→ **What this task involves**
Records follow. Pull out every line that contains "white".

→ **Supplied data**

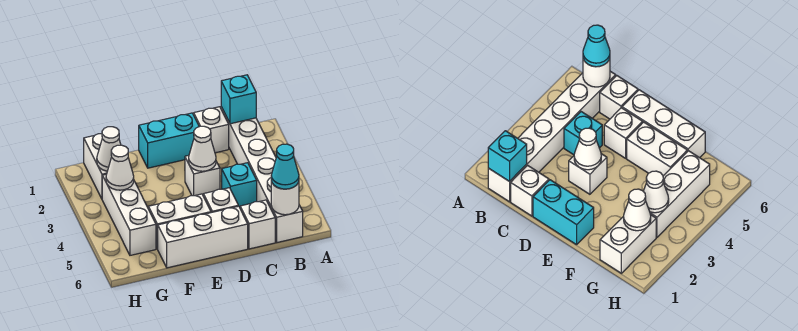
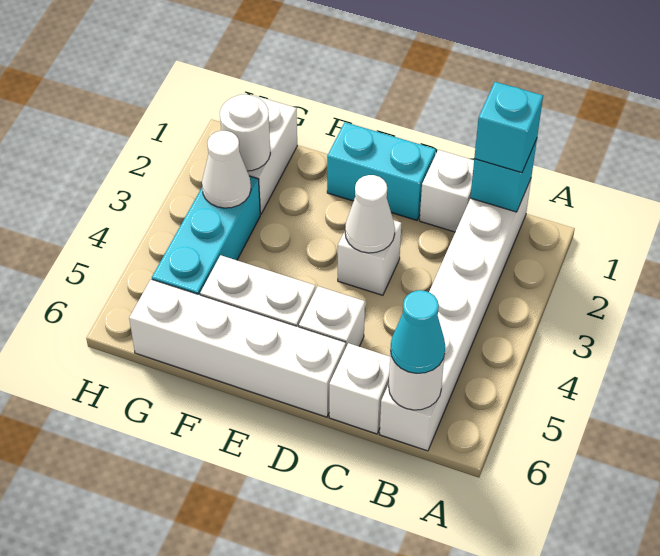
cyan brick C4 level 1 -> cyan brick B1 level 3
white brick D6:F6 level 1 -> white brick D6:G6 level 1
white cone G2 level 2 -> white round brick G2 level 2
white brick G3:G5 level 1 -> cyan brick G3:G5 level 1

==

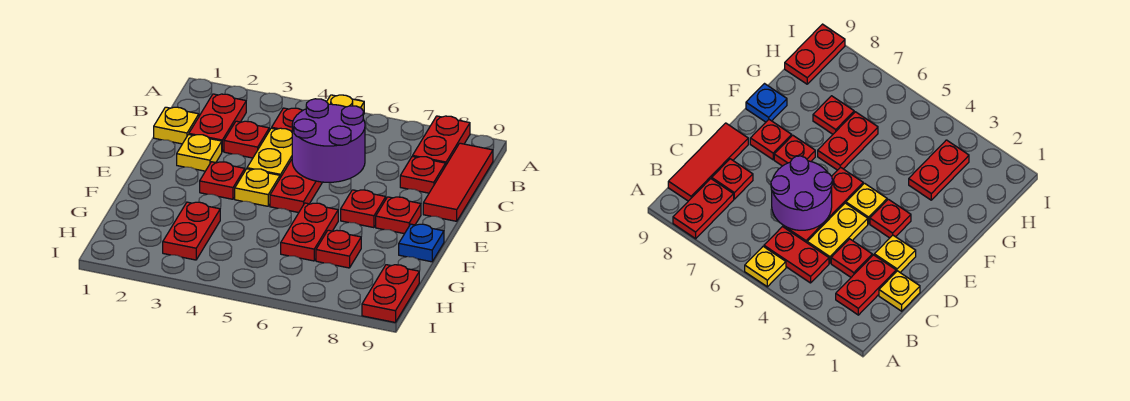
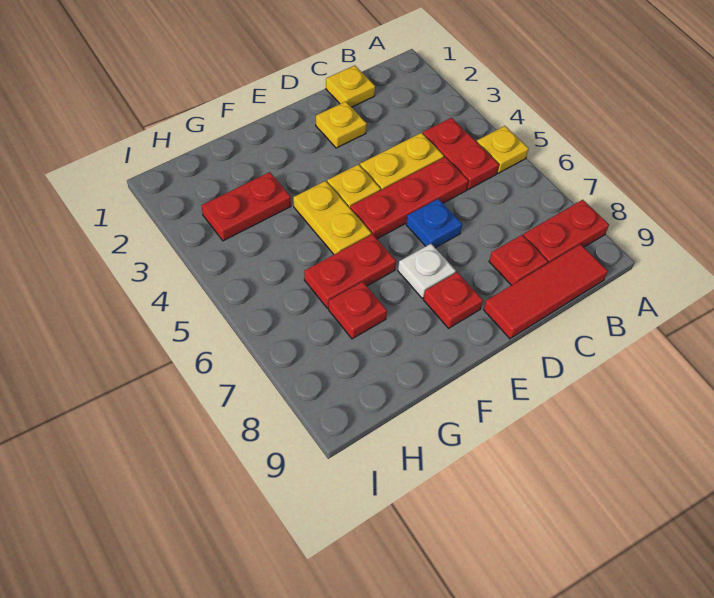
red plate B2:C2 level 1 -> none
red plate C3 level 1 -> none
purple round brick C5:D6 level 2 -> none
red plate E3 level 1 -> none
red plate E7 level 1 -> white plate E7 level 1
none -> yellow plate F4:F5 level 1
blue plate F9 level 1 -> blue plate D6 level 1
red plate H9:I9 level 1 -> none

→ **Task response**
white brick D6:F6 level 1 -> white brick D6:G6 level 1
white cone G2 level 2 -> white round brick G2 level 2
white brick G3:G5 level 1 -> cyan brick G3:G5 level 1
red plate E7 level 1 -> white plate E7 level 1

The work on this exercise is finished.